◆ Work order
Go through the records and give each one again exactly, omitting the images.

(Colored shape movement records)
_____
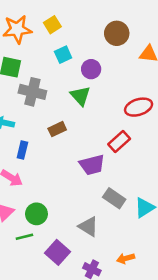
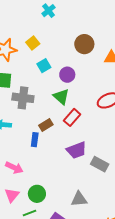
red rectangle: (119, 141) -> (72, 117), moved
blue rectangle: (22, 150) -> (35, 140), moved
gray rectangle: (114, 198) -> (100, 164), moved
gray triangle: (88, 227) -> (79, 199), turned -30

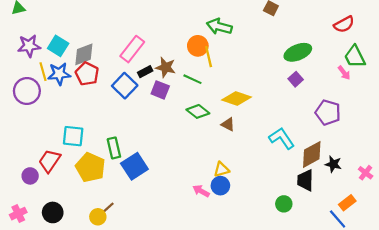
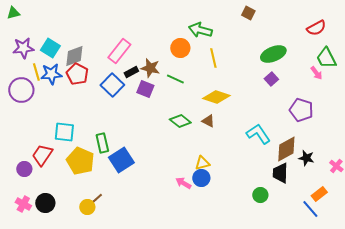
yellow line: (209, 57) -> (213, 58), moved
green diamond: (198, 111) -> (180, 121), moved
pink cross: (18, 214) -> (23, 204), moved, turned -35

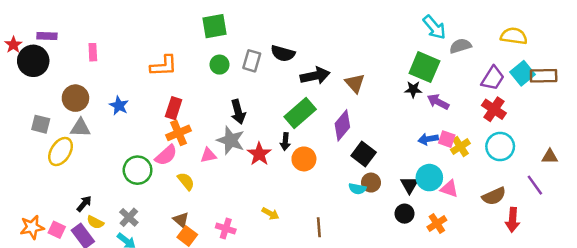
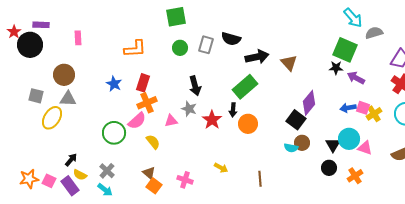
blue star: (119, 106) -> (114, 84), moved
purple diamond: (342, 125) -> (309, 103), moved
gray star: (231, 140) -> (189, 109), size x0.7

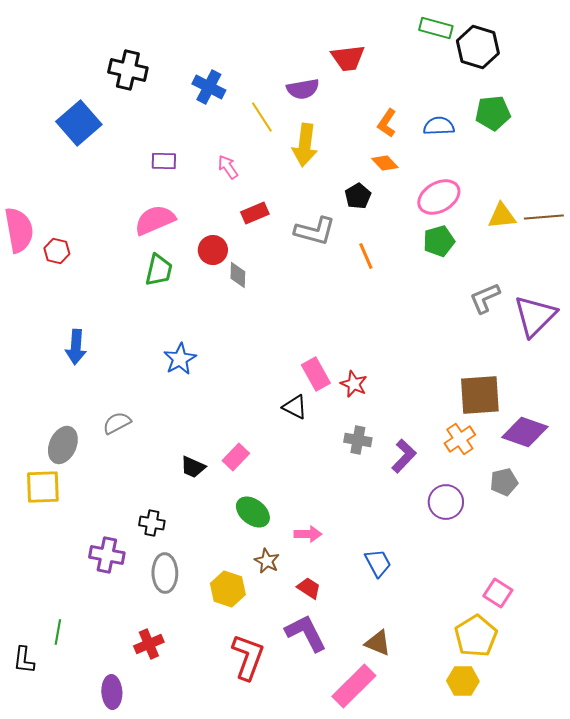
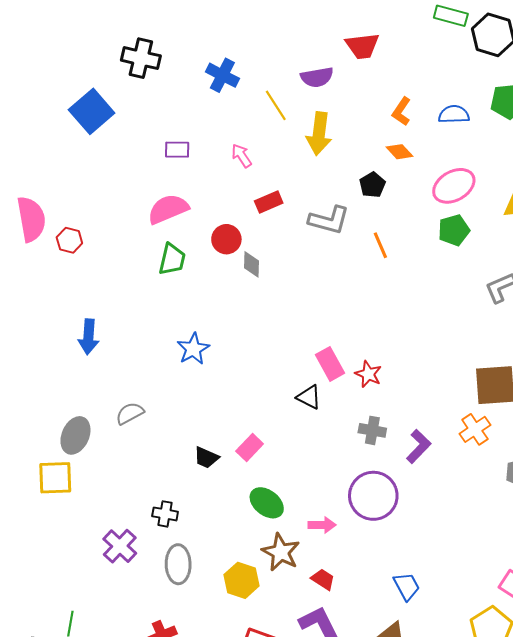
purple circle: (446, 502) -> (373, 496), moved, size x1.4
purple cross: (107, 555) -> (120, 546), turned 32
brown star: (267, 561) -> (281, 552), size x1.5
blue trapezoid: (378, 563) -> (407, 586), moved

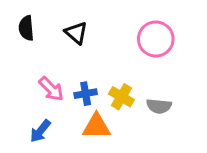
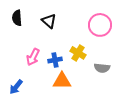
pink arrow: (51, 89) -> (33, 57), turned 72
yellow cross: (121, 97) -> (78, 53), moved
blue arrow: (40, 131) -> (16, 87), moved

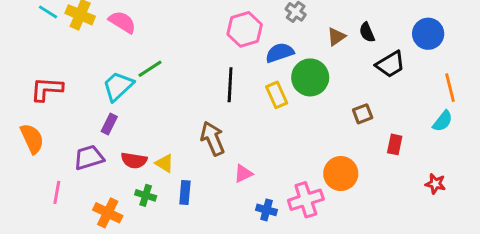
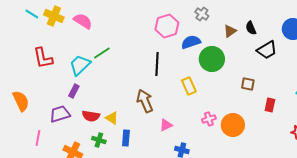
red L-shape: (47, 89) -> (43, 58), moved, turned -105
yellow rectangle: (277, 95) -> (189, 86), moved
brown square: (363, 114) -> (248, 84), turned 32
pink cross: (306, 200) -> (209, 119), moved, size x0.6

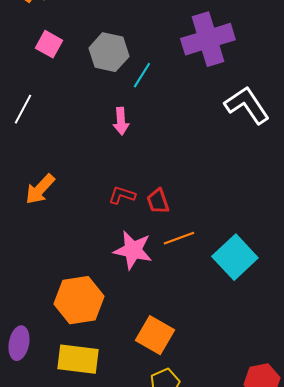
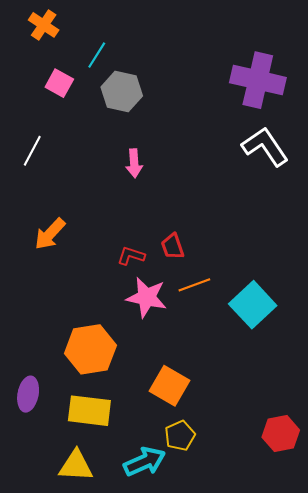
purple cross: (208, 39) -> (258, 80), moved, turned 30
cyan line: (142, 75) -> (97, 55), moved
red L-shape: (122, 195) -> (131, 256), moved

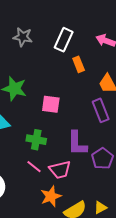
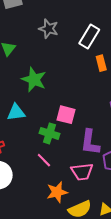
pink square: (51, 104) -> (66, 115), moved
pink trapezoid: (60, 170) -> (82, 172), moved

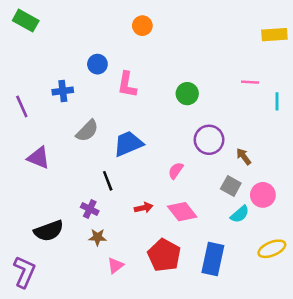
_____
◆ Task output
red rectangle: (119, 141) -> (72, 117), moved
blue rectangle: (22, 150) -> (35, 140), moved
gray rectangle: (114, 198) -> (100, 164), moved
gray triangle: (88, 227) -> (79, 199), turned -30

yellow line: (209, 57) -> (213, 58), moved
green diamond: (198, 111) -> (180, 121), moved
pink cross: (18, 214) -> (23, 204), moved, turned -35

blue star: (119, 106) -> (114, 84), moved
purple diamond: (342, 125) -> (309, 103), moved
gray star: (231, 140) -> (189, 109), size x0.7

purple circle: (446, 502) -> (373, 496), moved, size x1.4
purple cross: (107, 555) -> (120, 546), turned 32
brown star: (267, 561) -> (281, 552), size x1.5
blue trapezoid: (378, 563) -> (407, 586), moved

pink arrow: (51, 89) -> (33, 57), turned 72
yellow cross: (121, 97) -> (78, 53), moved
blue arrow: (40, 131) -> (16, 87), moved

red L-shape: (47, 89) -> (43, 58), moved, turned -105
yellow rectangle: (277, 95) -> (189, 86), moved
brown square: (363, 114) -> (248, 84), turned 32
pink cross: (306, 200) -> (209, 119), moved, size x0.6

purple cross: (208, 39) -> (258, 80), moved, turned 30
cyan line: (142, 75) -> (97, 55), moved
red L-shape: (122, 195) -> (131, 256), moved

pink square: (51, 104) -> (66, 115), moved
pink trapezoid: (60, 170) -> (82, 172), moved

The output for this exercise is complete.